TASK INPUTS ->
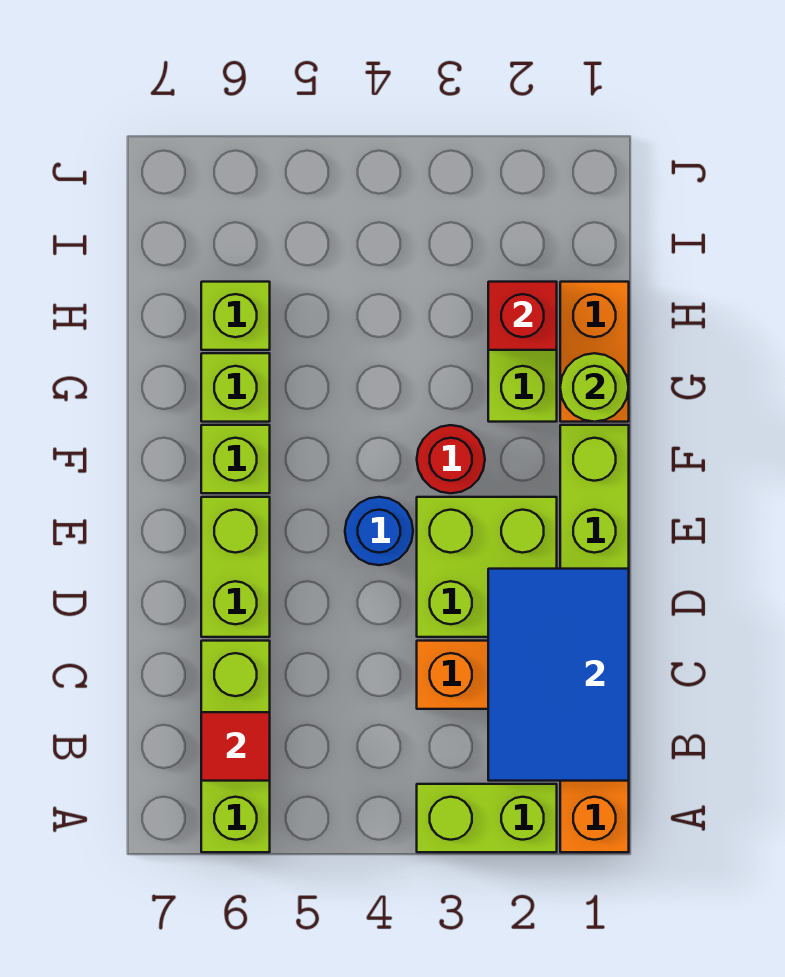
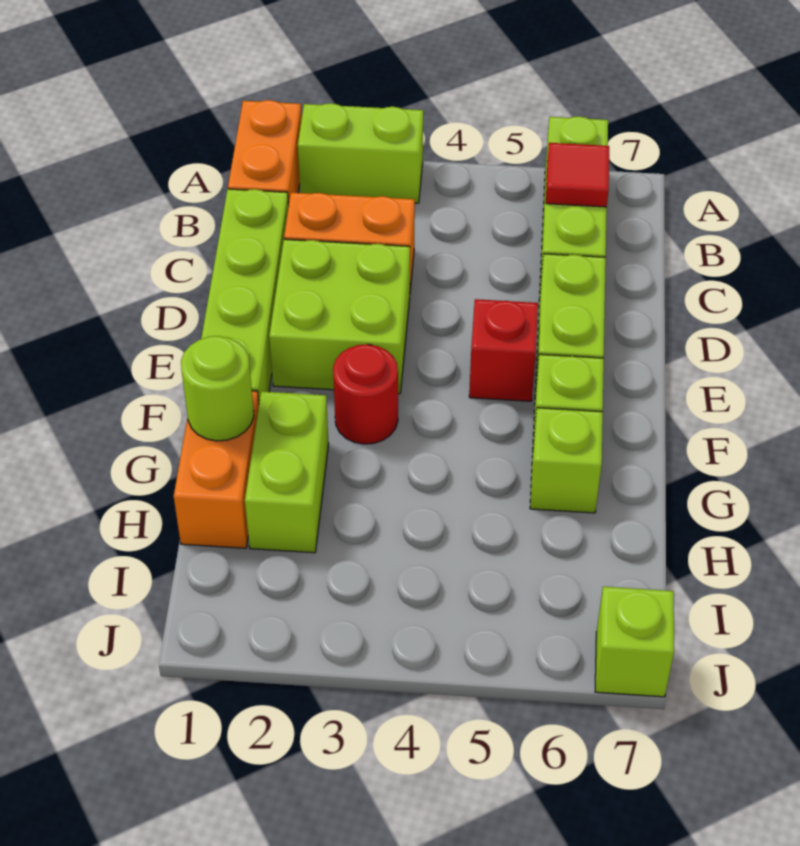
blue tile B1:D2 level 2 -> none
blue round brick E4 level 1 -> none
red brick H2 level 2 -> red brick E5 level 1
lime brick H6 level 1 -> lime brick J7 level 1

--

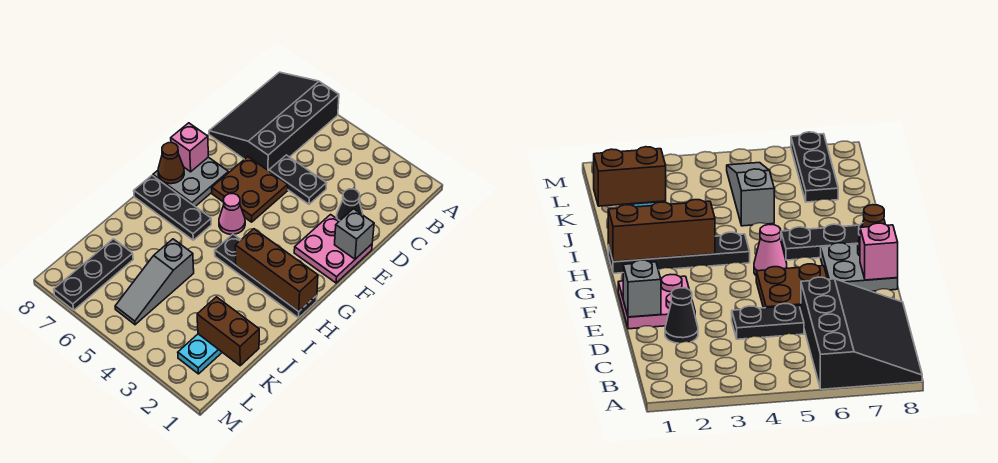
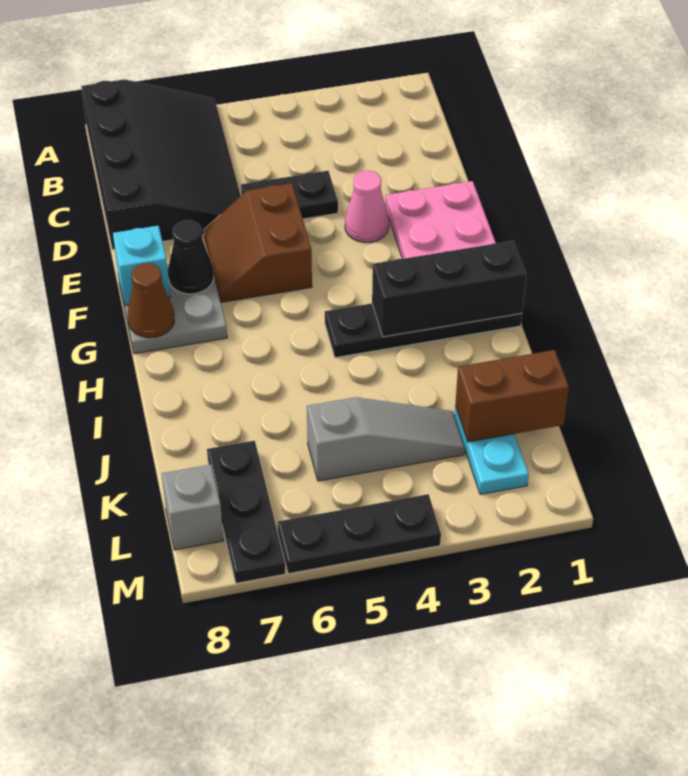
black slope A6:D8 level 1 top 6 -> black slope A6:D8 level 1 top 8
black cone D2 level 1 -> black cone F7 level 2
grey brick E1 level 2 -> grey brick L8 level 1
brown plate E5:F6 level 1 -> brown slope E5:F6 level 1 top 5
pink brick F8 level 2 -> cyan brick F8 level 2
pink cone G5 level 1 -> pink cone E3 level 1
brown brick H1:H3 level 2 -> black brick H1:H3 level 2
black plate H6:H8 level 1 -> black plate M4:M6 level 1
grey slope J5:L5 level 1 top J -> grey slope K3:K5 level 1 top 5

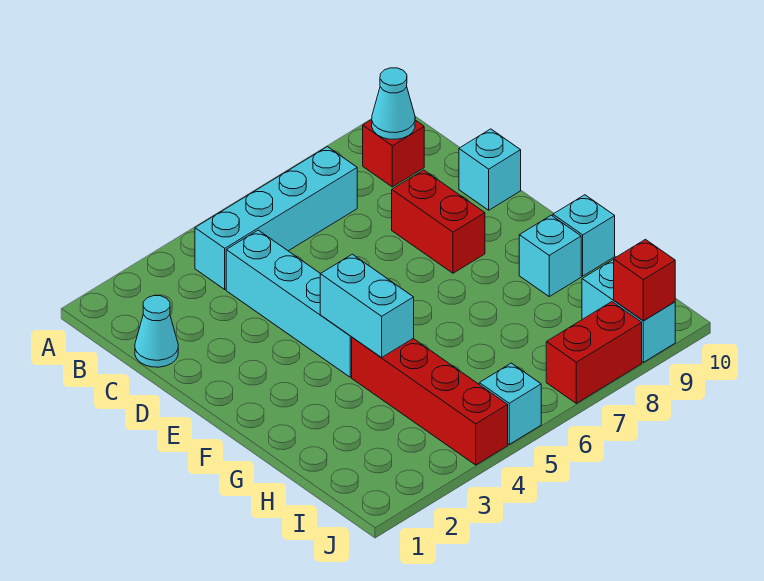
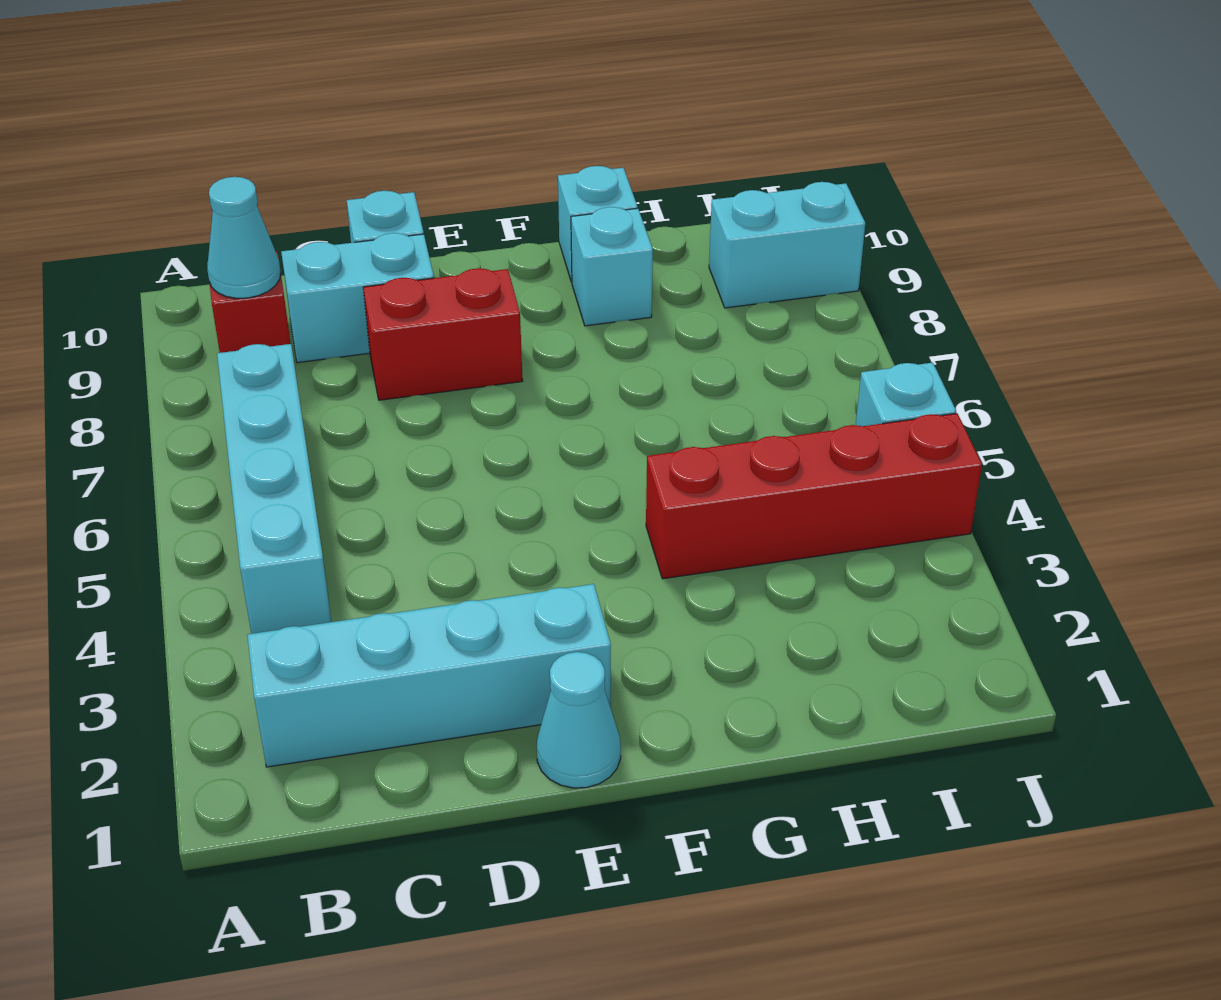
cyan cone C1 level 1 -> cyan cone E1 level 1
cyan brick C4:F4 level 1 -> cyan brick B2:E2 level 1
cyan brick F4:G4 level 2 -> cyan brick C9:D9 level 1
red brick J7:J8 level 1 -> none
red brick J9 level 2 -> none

...

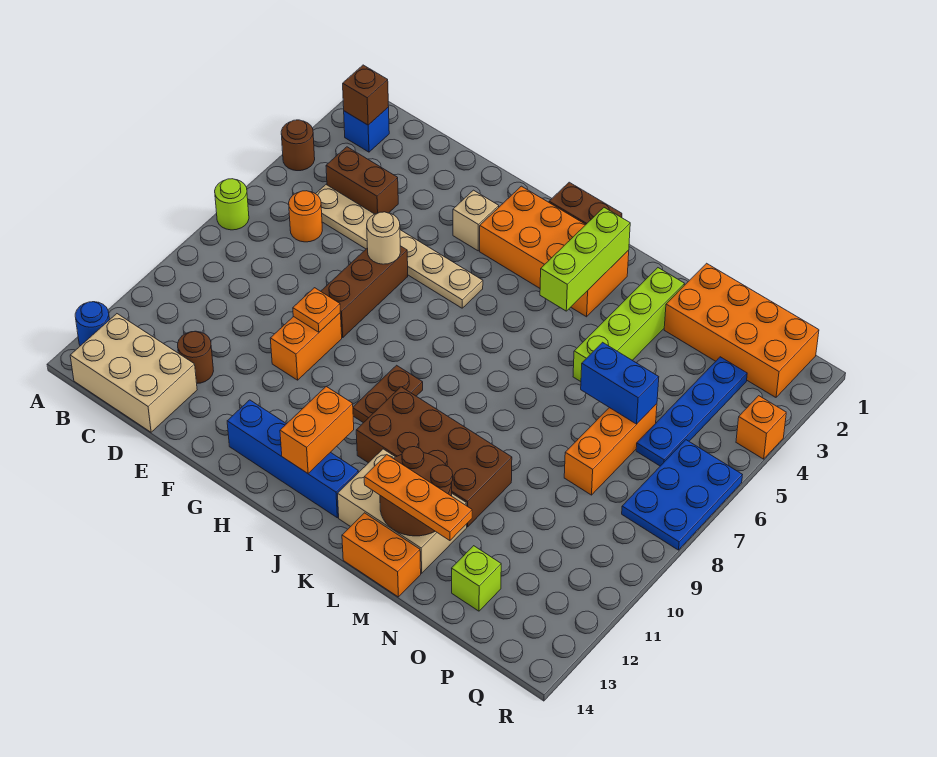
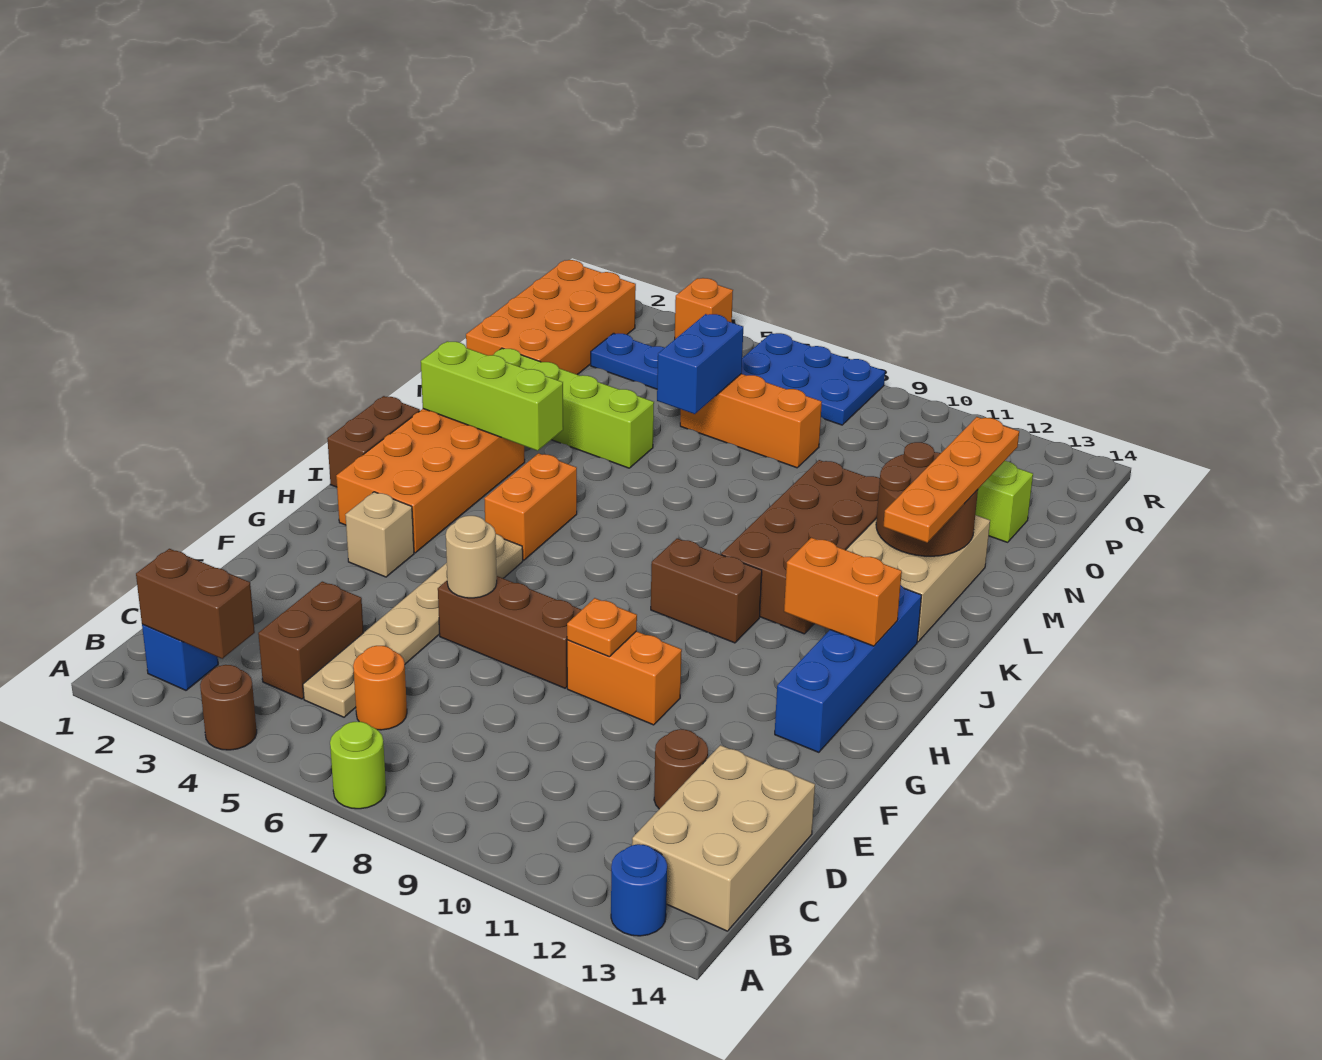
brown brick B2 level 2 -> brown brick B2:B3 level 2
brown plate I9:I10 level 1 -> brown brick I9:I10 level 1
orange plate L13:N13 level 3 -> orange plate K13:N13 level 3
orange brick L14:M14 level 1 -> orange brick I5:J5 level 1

TASK TO COMPLETE ->
Where the listing above has a line with "orange plate L13:N13", start there, and output every line exactly through the line with "orange brick L14:M14", which is also included.

OUTPUT FOR THIS EXERCISE ->
orange plate L13:N13 level 3 -> orange plate K13:N13 level 3
orange brick L14:M14 level 1 -> orange brick I5:J5 level 1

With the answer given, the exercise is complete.